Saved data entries

......

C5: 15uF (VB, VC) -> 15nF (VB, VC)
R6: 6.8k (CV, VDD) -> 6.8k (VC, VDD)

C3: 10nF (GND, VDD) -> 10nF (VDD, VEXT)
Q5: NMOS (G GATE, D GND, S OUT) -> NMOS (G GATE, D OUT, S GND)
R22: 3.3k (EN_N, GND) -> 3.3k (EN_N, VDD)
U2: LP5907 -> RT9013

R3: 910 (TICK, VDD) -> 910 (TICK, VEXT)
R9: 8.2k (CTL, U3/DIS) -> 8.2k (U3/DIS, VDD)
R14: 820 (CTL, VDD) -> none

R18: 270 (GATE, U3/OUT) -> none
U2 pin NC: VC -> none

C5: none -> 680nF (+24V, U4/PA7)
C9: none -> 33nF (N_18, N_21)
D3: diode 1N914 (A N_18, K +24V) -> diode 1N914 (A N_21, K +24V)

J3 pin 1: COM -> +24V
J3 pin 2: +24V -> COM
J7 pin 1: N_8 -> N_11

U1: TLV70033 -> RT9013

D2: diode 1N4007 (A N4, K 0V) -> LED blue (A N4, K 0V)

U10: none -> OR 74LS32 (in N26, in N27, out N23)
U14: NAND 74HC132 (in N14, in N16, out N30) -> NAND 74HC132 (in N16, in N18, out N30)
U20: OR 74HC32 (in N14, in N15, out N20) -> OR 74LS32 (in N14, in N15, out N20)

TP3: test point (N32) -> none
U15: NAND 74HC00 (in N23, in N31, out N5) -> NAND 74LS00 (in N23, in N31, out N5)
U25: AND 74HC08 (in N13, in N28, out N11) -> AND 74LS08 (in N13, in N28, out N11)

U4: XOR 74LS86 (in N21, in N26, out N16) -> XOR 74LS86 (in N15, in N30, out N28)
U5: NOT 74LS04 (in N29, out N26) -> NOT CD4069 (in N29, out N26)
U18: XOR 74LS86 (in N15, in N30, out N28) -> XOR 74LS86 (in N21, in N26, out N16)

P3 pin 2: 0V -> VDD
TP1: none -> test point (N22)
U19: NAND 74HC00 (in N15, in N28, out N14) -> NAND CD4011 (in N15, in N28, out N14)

......

● **INSTRUCTIONS FOR THE TASK**
Give the data back in full, matching it character for character.

● **SOLVED PROBLEM**
C5: 15uF (VB, VC) -> 15nF (VB, VC)
R6: 6.8k (CV, VDD) -> 6.8k (VC, VDD)

C3: 10nF (GND, VDD) -> 10nF (VDD, VEXT)
Q5: NMOS (G GATE, D GND, S OUT) -> NMOS (G GATE, D OUT, S GND)
R22: 3.3k (EN_N, GND) -> 3.3k (EN_N, VDD)
U2: LP5907 -> RT9013

R3: 910 (TICK, VDD) -> 910 (TICK, VEXT)
R9: 8.2k (CTL, U3/DIS) -> 8.2k (U3/DIS, VDD)
R14: 820 (CTL, VDD) -> none

R18: 270 (GATE, U3/OUT) -> none
U2 pin NC: VC -> none

C5: none -> 680nF (+24V, U4/PA7)
C9: none -> 33nF (N_18, N_21)
D3: diode 1N914 (A N_18, K +24V) -> diode 1N914 (A N_21, K +24V)

J3 pin 1: COM -> +24V
J3 pin 2: +24V -> COM
J7 pin 1: N_8 -> N_11

U1: TLV70033 -> RT9013

D2: diode 1N4007 (A N4, K 0V) -> LED blue (A N4, K 0V)

U10: none -> OR 74LS32 (in N26, in N27, out N23)
U14: NAND 74HC132 (in N14, in N16, out N30) -> NAND 74HC132 (in N16, in N18, out N30)
U20: OR 74HC32 (in N14, in N15, out N20) -> OR 74LS32 (in N14, in N15, out N20)

TP3: test point (N32) -> none
U15: NAND 74HC00 (in N23, in N31, out N5) -> NAND 74LS00 (in N23, in N31, out N5)
U25: AND 74HC08 (in N13, in N28, out N11) -> AND 74LS08 (in N13, in N28, out N11)

U4: XOR 74LS86 (in N21, in N26, out N16) -> XOR 74LS86 (in N15, in N30, out N28)
U5: NOT 74LS04 (in N29, out N26) -> NOT CD4069 (in N29, out N26)
U18: XOR 74LS86 (in N15, in N30, out N28) -> XOR 74LS86 (in N21, in N26, out N16)

P3 pin 2: 0V -> VDD
TP1: none -> test point (N22)
U19: NAND 74HC00 (in N15, in N28, out N14) -> NAND CD4011 (in N15, in N28, out N14)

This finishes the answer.